PROBLEM TO WORK ON - Among the entries below, the lines from the one with "none -> yellow brick D4:E5 level 1" up to and including the one with "cyan brick H3:I6" are to be restated exactly, without pictures.

EXTRACTED MATERIAL -
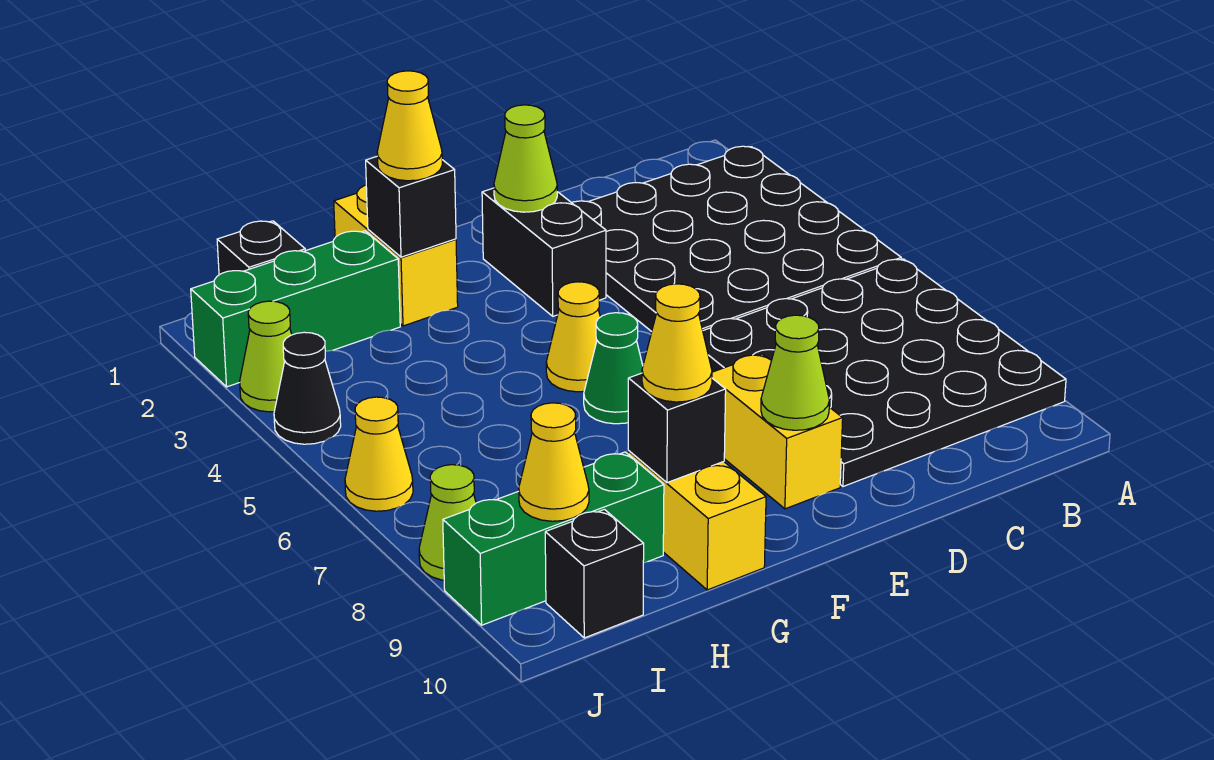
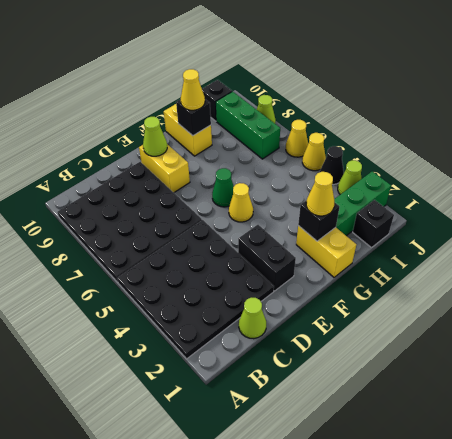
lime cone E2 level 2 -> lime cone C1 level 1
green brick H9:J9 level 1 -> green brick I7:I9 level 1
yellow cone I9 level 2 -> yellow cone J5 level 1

...

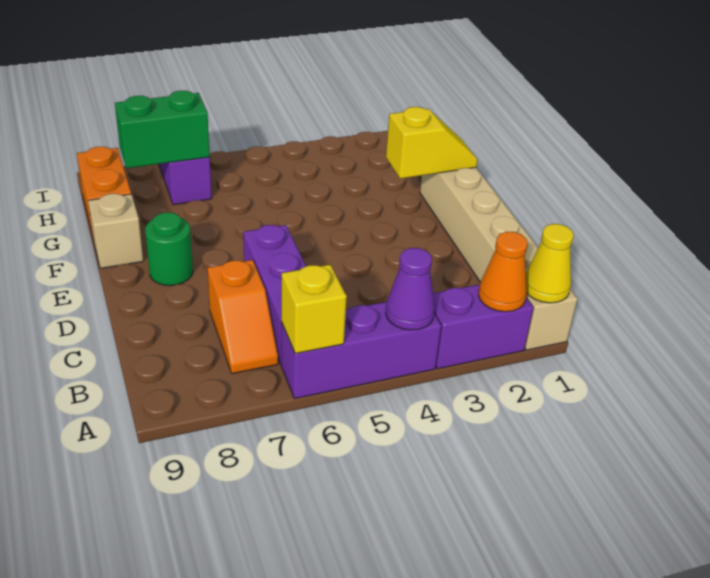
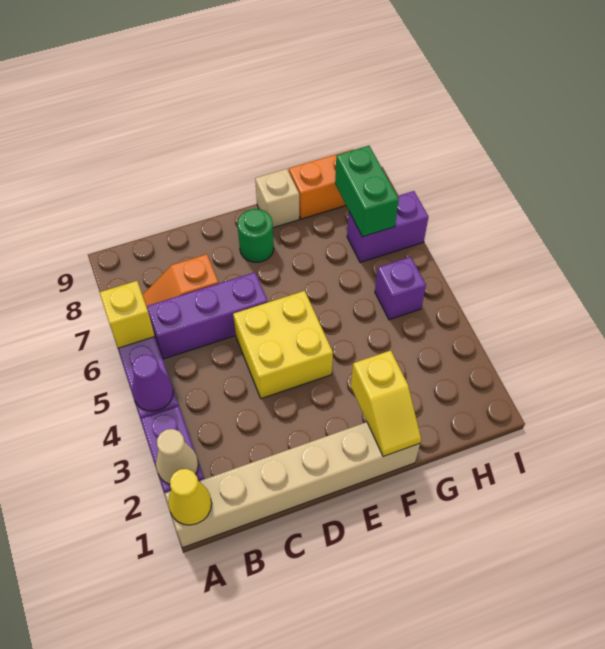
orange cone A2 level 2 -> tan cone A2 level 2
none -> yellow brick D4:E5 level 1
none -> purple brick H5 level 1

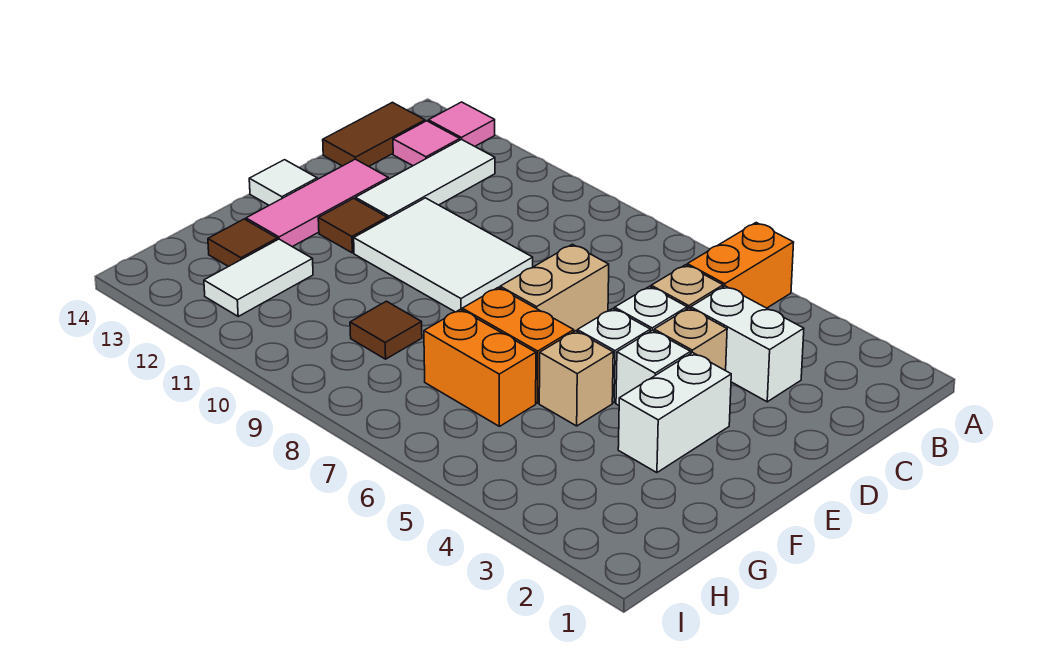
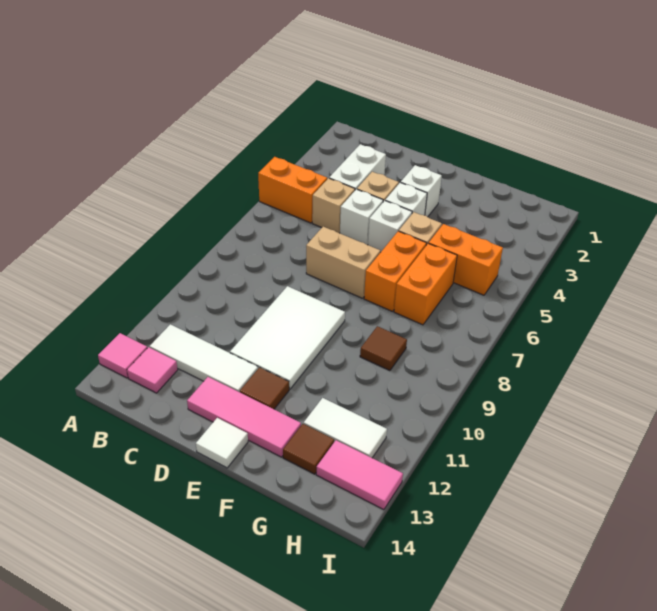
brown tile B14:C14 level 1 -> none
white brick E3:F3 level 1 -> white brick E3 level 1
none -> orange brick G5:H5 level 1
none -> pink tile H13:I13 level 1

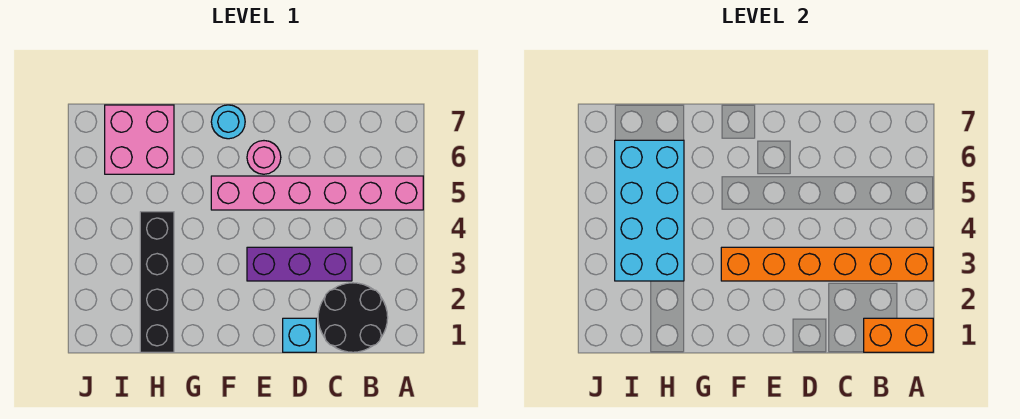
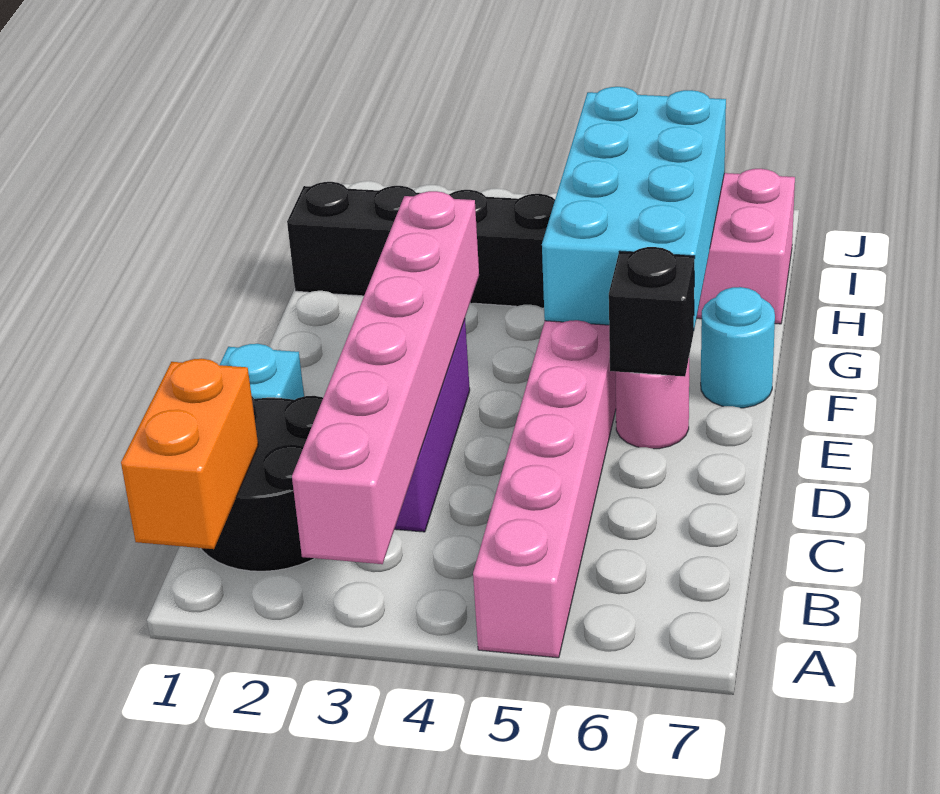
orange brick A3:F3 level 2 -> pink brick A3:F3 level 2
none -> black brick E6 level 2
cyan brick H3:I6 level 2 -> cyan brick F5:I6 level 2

THE ANSWER -
none -> yellow brick D4:E5 level 1
none -> purple brick H5 level 1

brown tile B14:C14 level 1 -> none
white brick E3:F3 level 1 -> white brick E3 level 1
none -> orange brick G5:H5 level 1
none -> pink tile H13:I13 level 1

orange brick A3:F3 level 2 -> pink brick A3:F3 level 2
none -> black brick E6 level 2
cyan brick H3:I6 level 2 -> cyan brick F5:I6 level 2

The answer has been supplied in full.